WHAT YOU NEED TO DO: From the entries that follow, reproduce exactly and only the lines from the line with "red star: (593, 455) -> (872, 717), moved" to the line with "orange semicircle: (175, 509)", endpoints included.

TASK DATA:

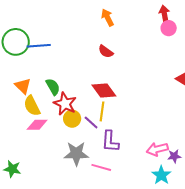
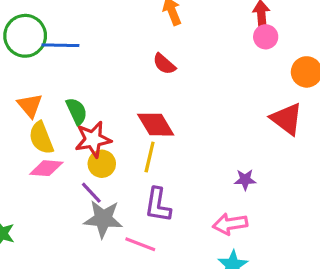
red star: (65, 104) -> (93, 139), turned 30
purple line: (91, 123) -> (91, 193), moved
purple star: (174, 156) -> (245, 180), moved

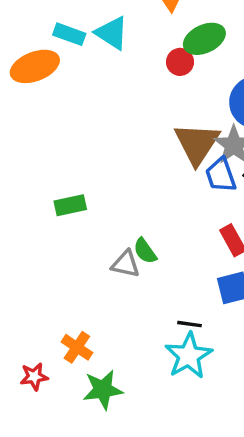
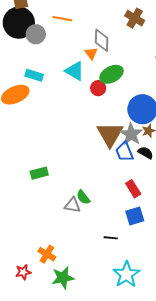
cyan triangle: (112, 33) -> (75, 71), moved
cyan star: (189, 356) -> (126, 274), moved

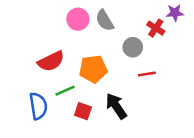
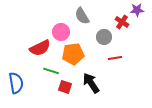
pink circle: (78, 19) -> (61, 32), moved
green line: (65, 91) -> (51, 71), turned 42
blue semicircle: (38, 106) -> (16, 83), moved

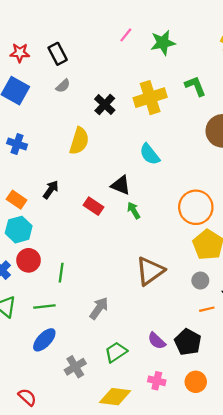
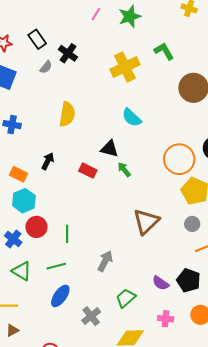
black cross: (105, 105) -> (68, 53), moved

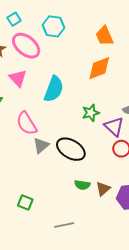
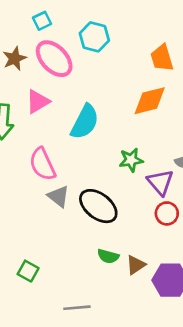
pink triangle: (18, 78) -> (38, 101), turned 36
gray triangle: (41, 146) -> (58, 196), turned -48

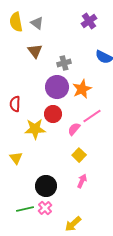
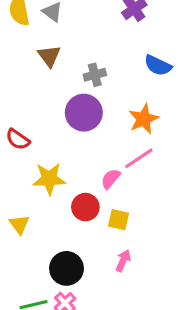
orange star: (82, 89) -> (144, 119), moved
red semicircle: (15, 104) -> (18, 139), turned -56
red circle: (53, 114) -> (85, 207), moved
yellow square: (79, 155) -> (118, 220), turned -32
...
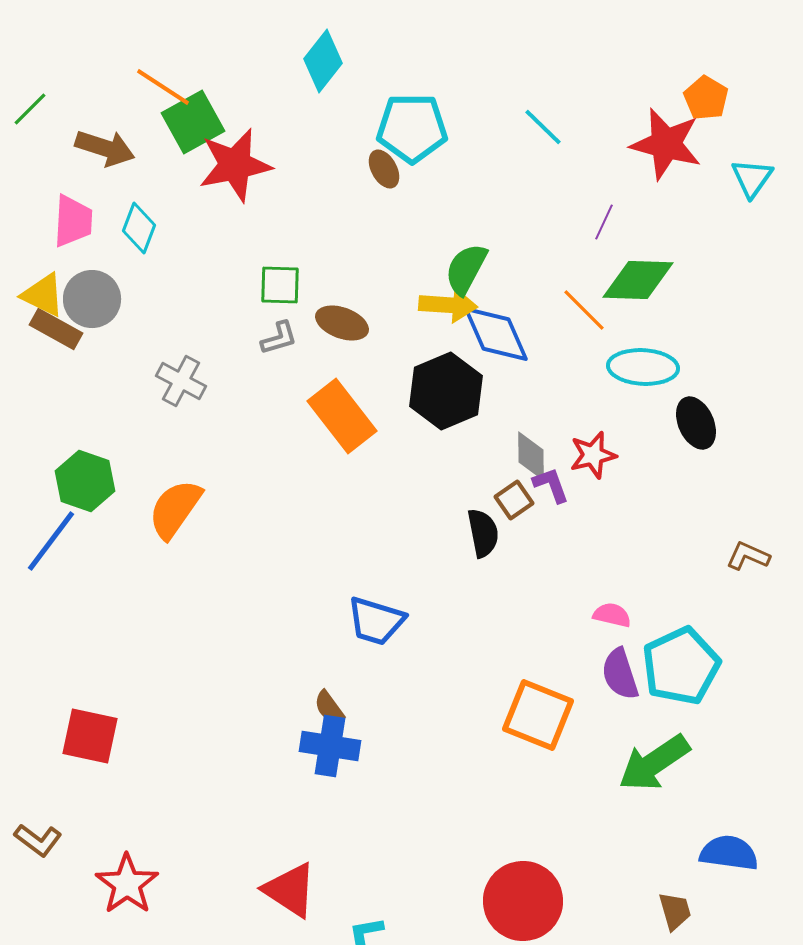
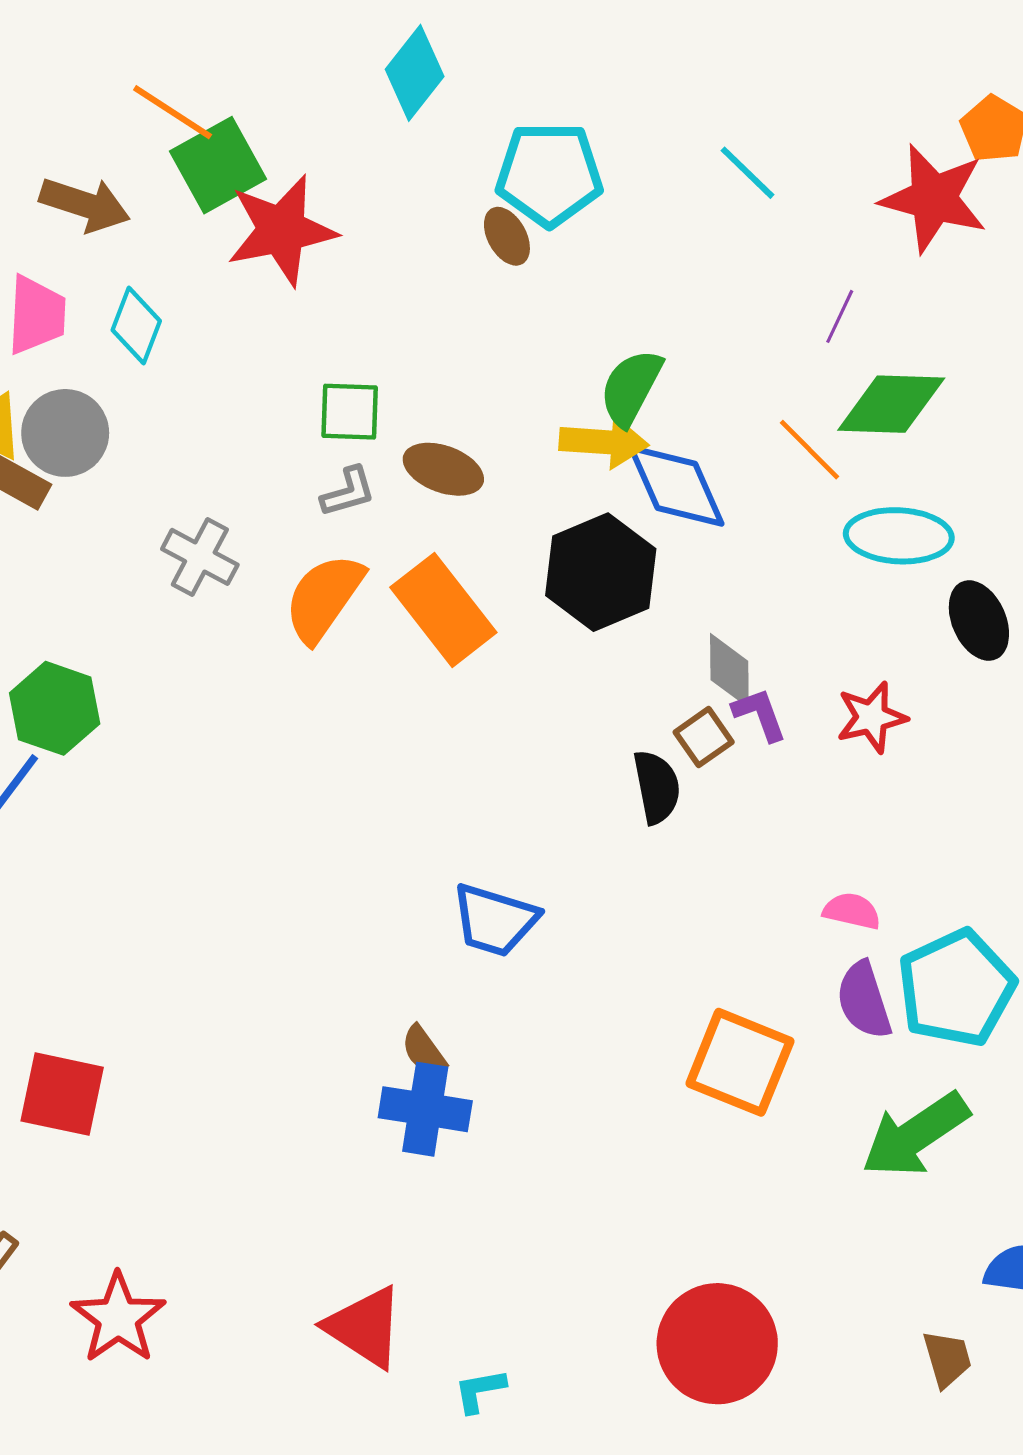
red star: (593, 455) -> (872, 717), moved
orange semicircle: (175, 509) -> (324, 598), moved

YOUR SOLUTION:
red star: (593, 455) -> (872, 717), moved
orange semicircle: (175, 509) -> (324, 598), moved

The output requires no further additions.